> _Available records_
────────────────────────────────────────

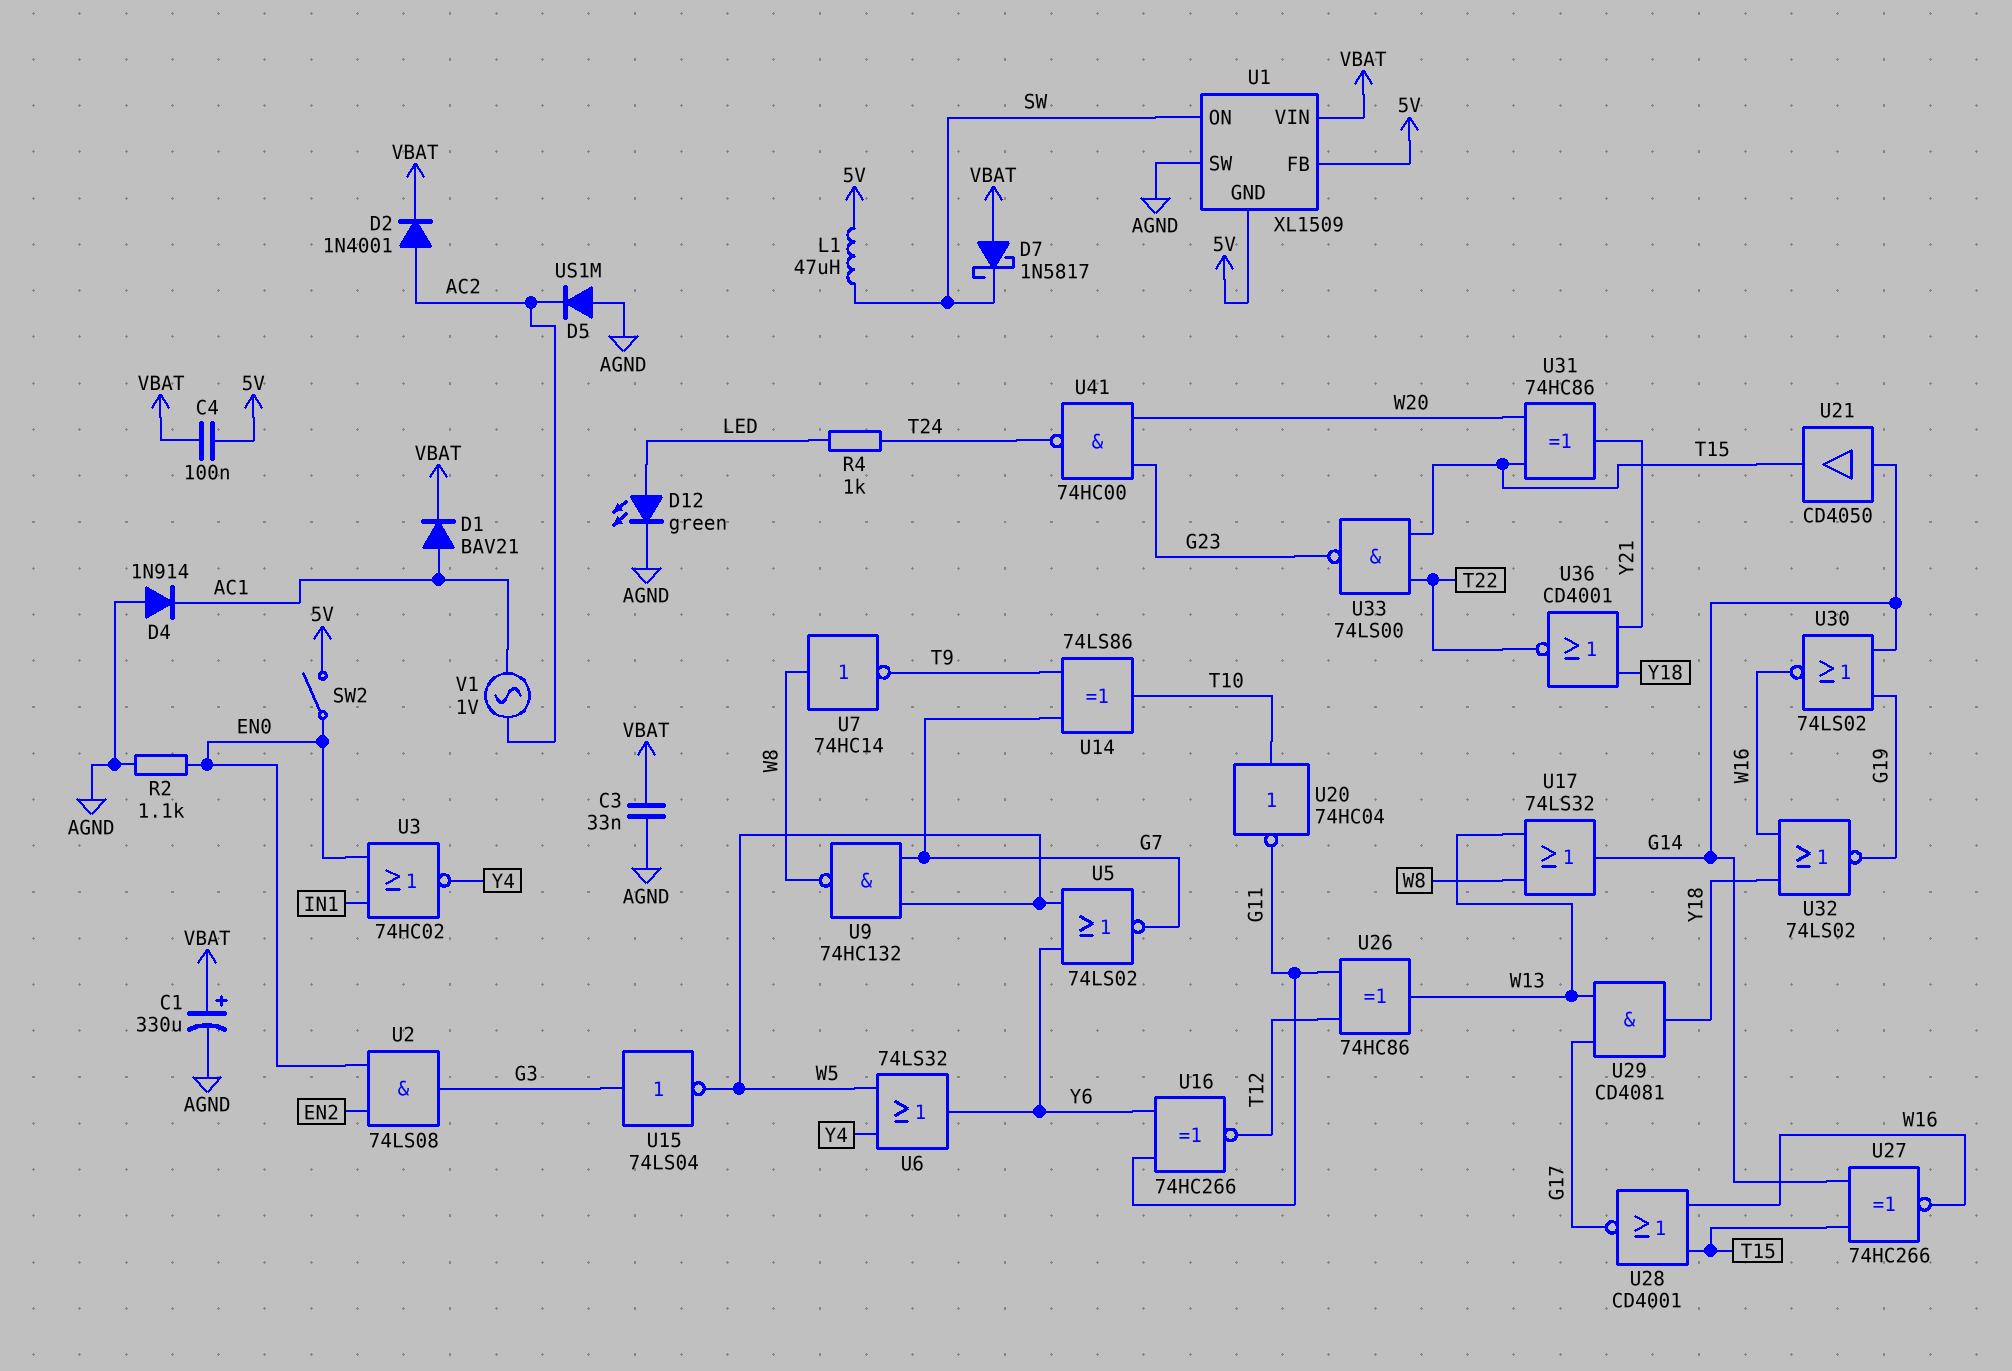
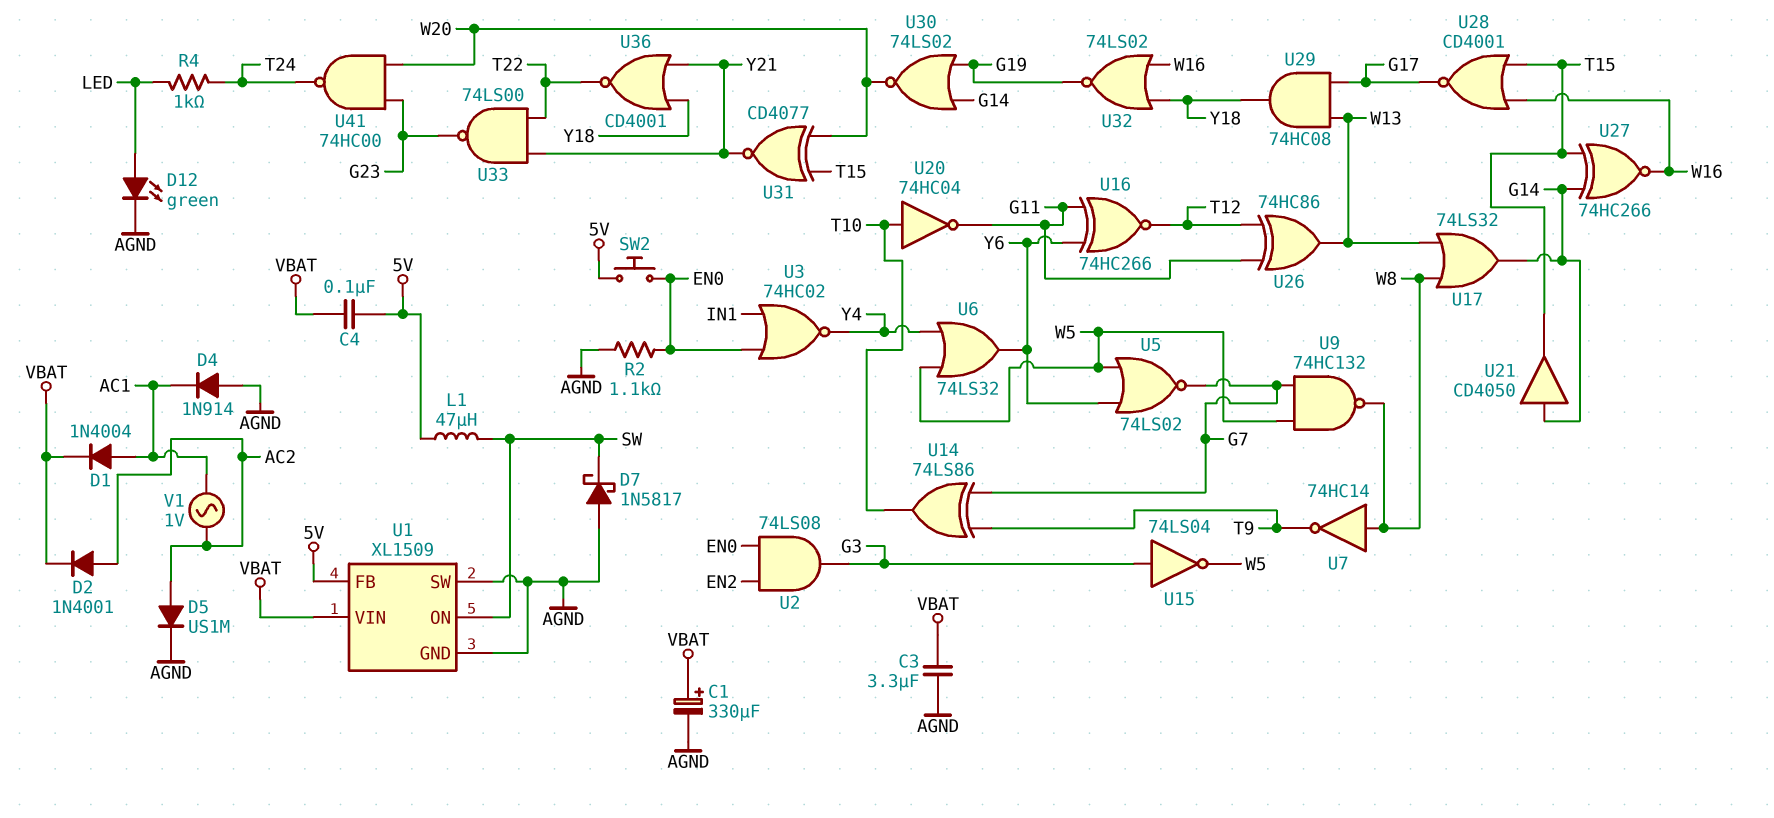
C3: 33nF (AGND, VBAT) -> 3.3uF (AGND, VBAT)
D1: diode BAV21 (A AC1, K VBAT) -> diode 1N4004 (A AC1, K VBAT)
D5: diode US1M (A AGND, K AC2) -> diode US1M (A AC2, K AGND)
D7: schottky 1N5817 (A VBAT, K SW) -> schottky 1N5817 (A AGND, K SW)
SW2: switch (5V, EN0) -> button (5V, EN0)
U1 pin GND: 5V -> AGND
U29: AND CD4081 (in G17, in W13, out Y18) -> AND 74HC08 (in G17, in W13, out Y18)
U30: NOR 74LS02 (in G14, in G19, out W16) -> NOR 74LS02 (in G14, in G19, out W20)
U31: XOR 74HC86 (in T15, in W20, out Y21) -> XNOR CD4077 (in T15, in W20, out Y21)
U33: NAND 74LS00 (in T15, in T22, out G23) -> NAND 74LS00 (in T22, in Y21, out G23)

────────────────────────────────────────

> _What the task asks_
Quote, word for word, every line starting at the one that contains "U29: AND CD4081" and ending with the final line of the entries.

> _Answer below_
U29: AND CD4081 (in G17, in W13, out Y18) -> AND 74HC08 (in G17, in W13, out Y18)
U30: NOR 74LS02 (in G14, in G19, out W16) -> NOR 74LS02 (in G14, in G19, out W20)
U31: XOR 74HC86 (in T15, in W20, out Y21) -> XNOR CD4077 (in T15, in W20, out Y21)
U33: NAND 74LS00 (in T15, in T22, out G23) -> NAND 74LS00 (in T22, in Y21, out G23)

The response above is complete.